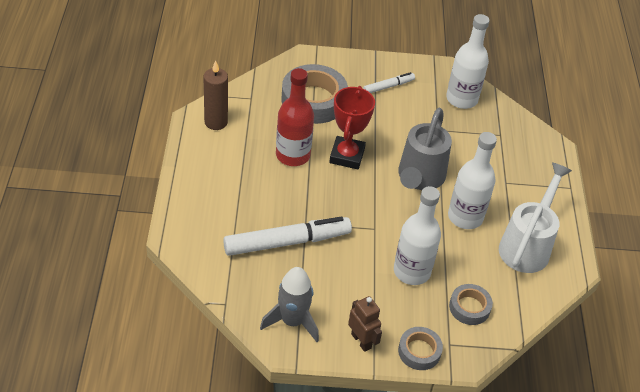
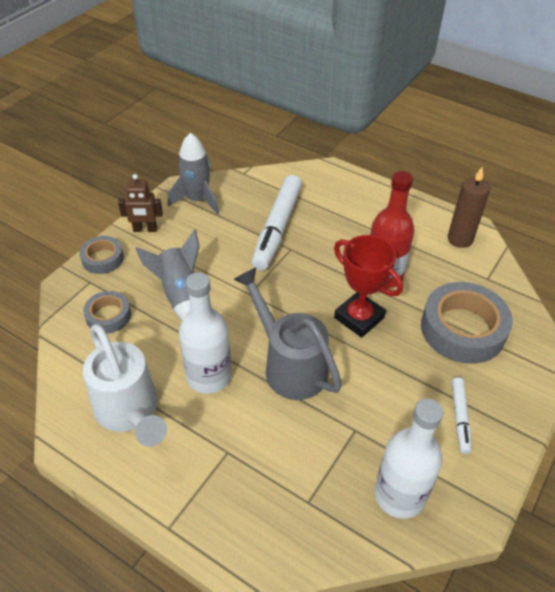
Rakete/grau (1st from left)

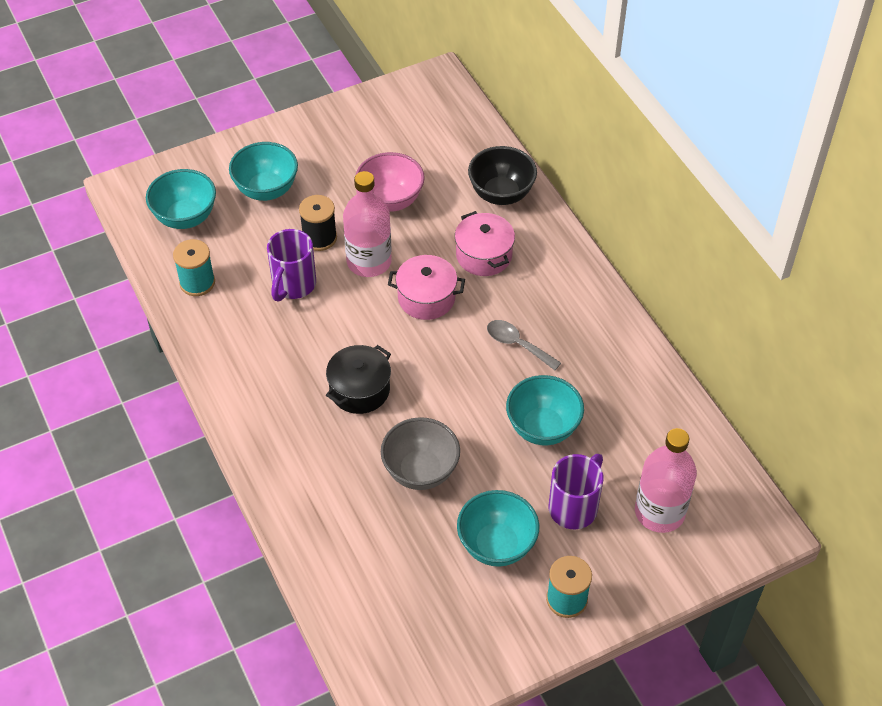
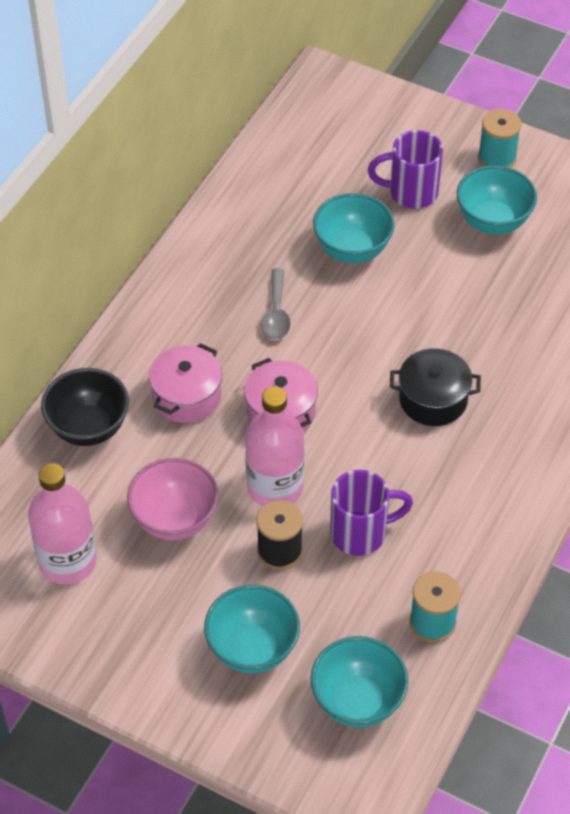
Flasche/rosa (1st from left); Schüssel/grau

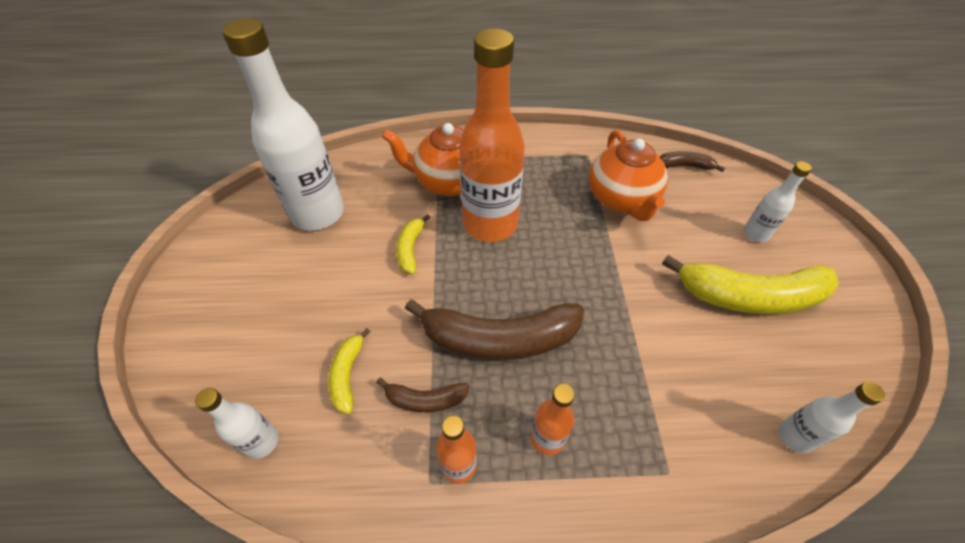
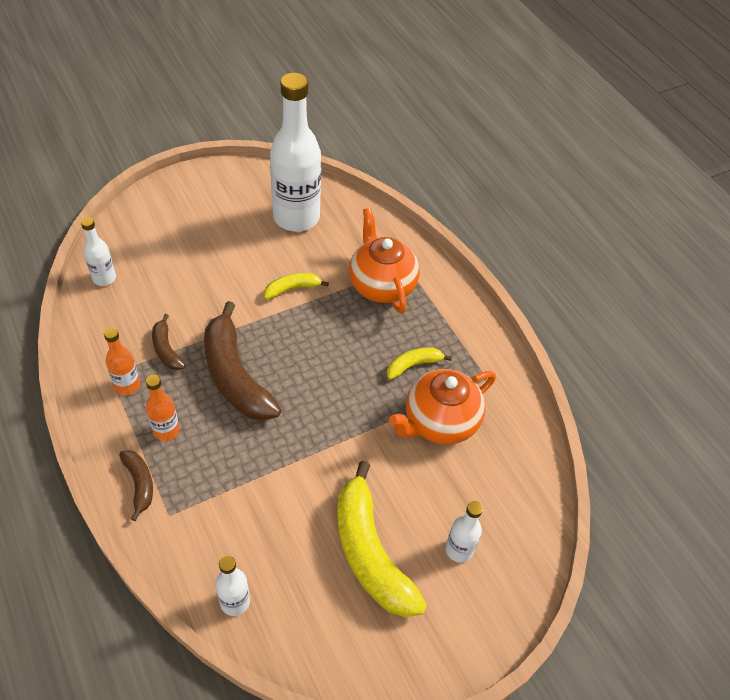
Banane/braun (1st from left); Banane/gelb (3rd from left); Flasche/orange (2nd from left in the first image)

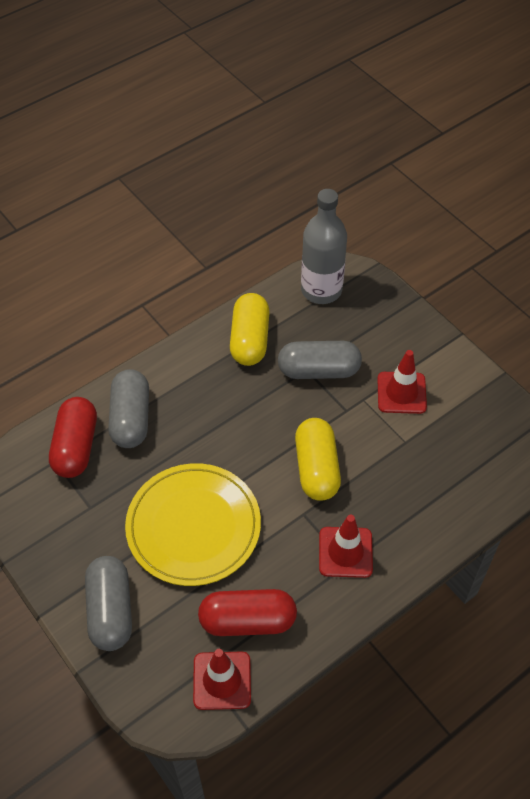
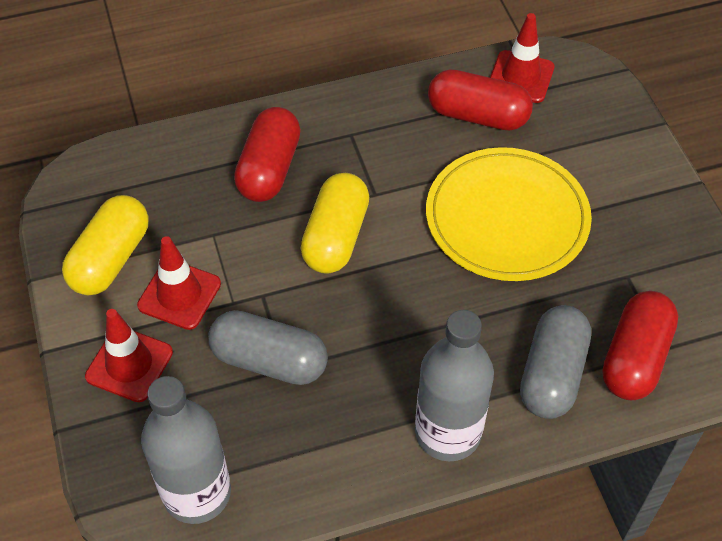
Kapsel/gelb (1st from left); Leitkegel/rot (1st from left); Kapsel/rot (1st from left); Flasche/grau (2nd from left); Kapsel/grau (1st from left in the first image)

About this exercise
Type the listing above out again exactly, and omit all pictures.

Result of this task
Rakete/grau (1st from left)

Flasche/rosa (1st from left); Schüssel/grau

Banane/braun (1st from left); Banane/gelb (3rd from left); Flasche/orange (2nd from left in the first image)

Kapsel/gelb (1st from left); Leitkegel/rot (1st from left); Kapsel/rot (1st from left); Flasche/grau (2nd from left); Kapsel/grau (1st from left in the first image)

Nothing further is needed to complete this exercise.